Input for this task —
◆ ◆ ◆ ◆ ◆
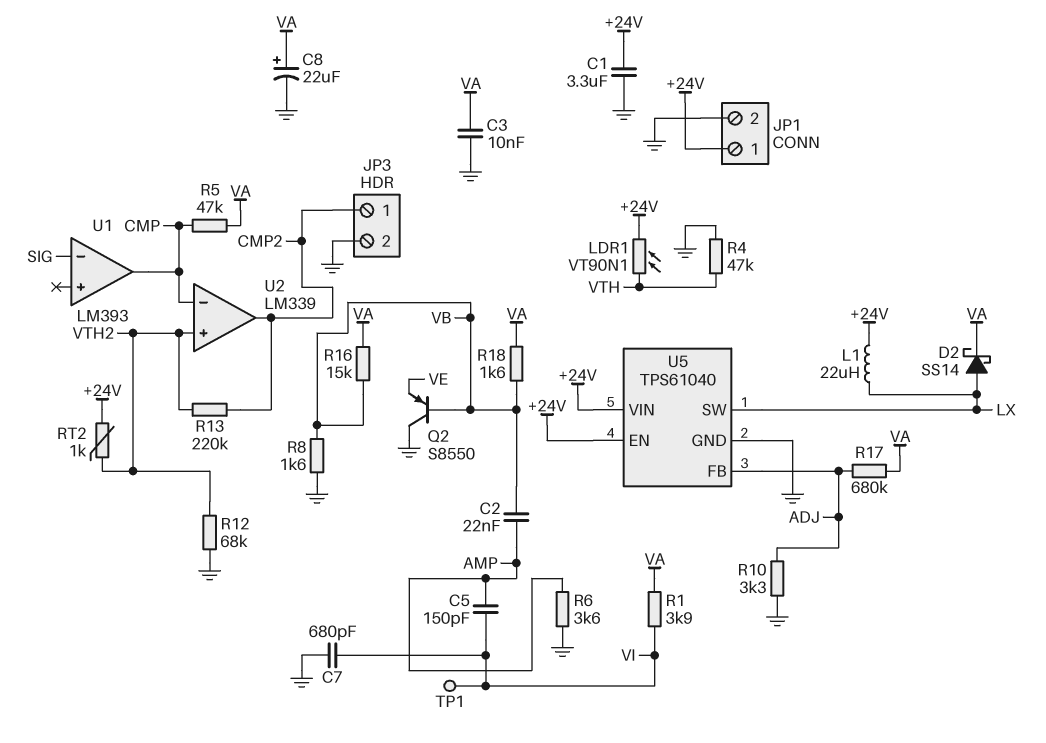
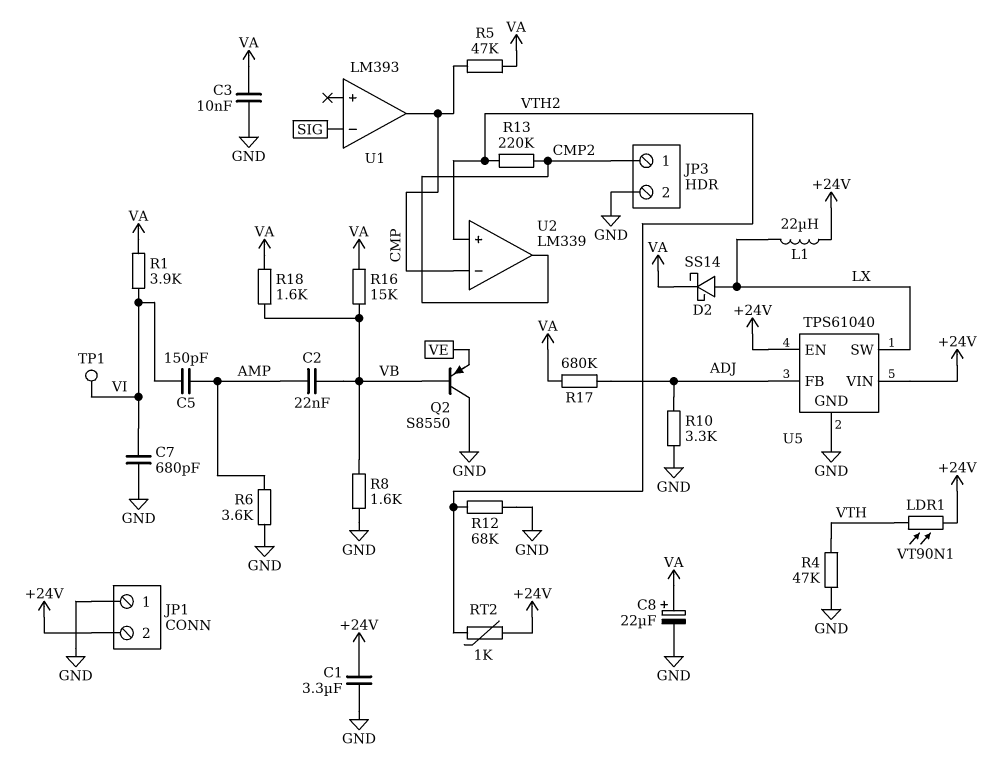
JP1 pin 1: +24V -> GND
JP1 pin 2: GND -> +24V

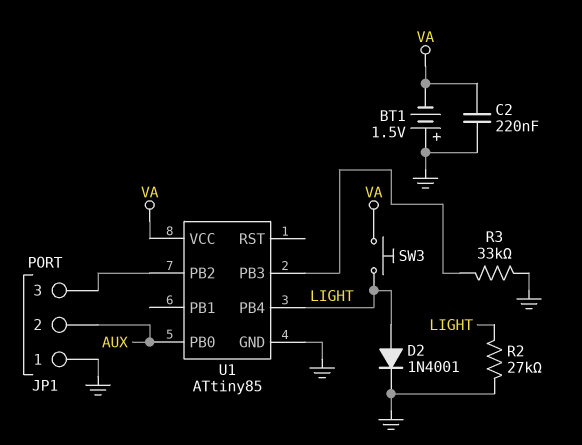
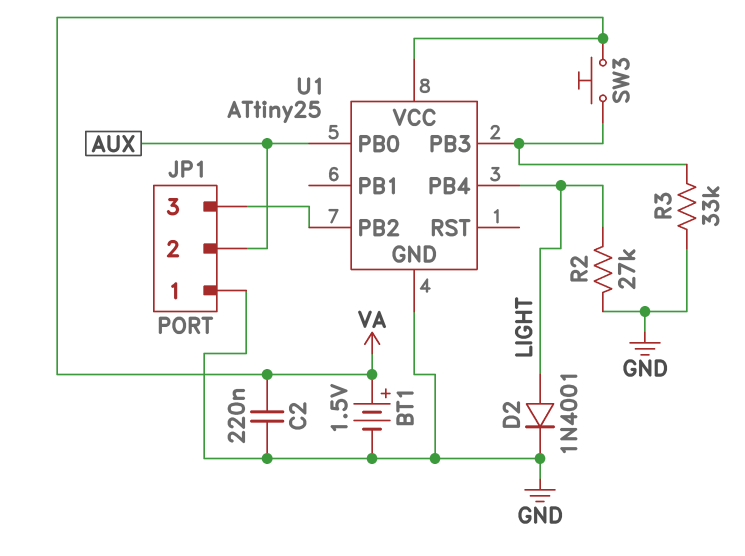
BT1: 1.5V (plus GND, minus VA) -> 1.5V (plus VA, minus GND)
SW3: button (LIGHT, VA) -> button (U1/PB3, VA)
U1: ATtiny85 -> ATtiny25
◆ ◆ ◆ ◆ ◆
Exercise requirements — This exercise needs every entry retyped exactly, with the pictures removed.

Solution —
JP1 pin 1: +24V -> GND
JP1 pin 2: GND -> +24V

BT1: 1.5V (plus GND, minus VA) -> 1.5V (plus VA, minus GND)
SW3: button (LIGHT, VA) -> button (U1/PB3, VA)
U1: ATtiny85 -> ATtiny25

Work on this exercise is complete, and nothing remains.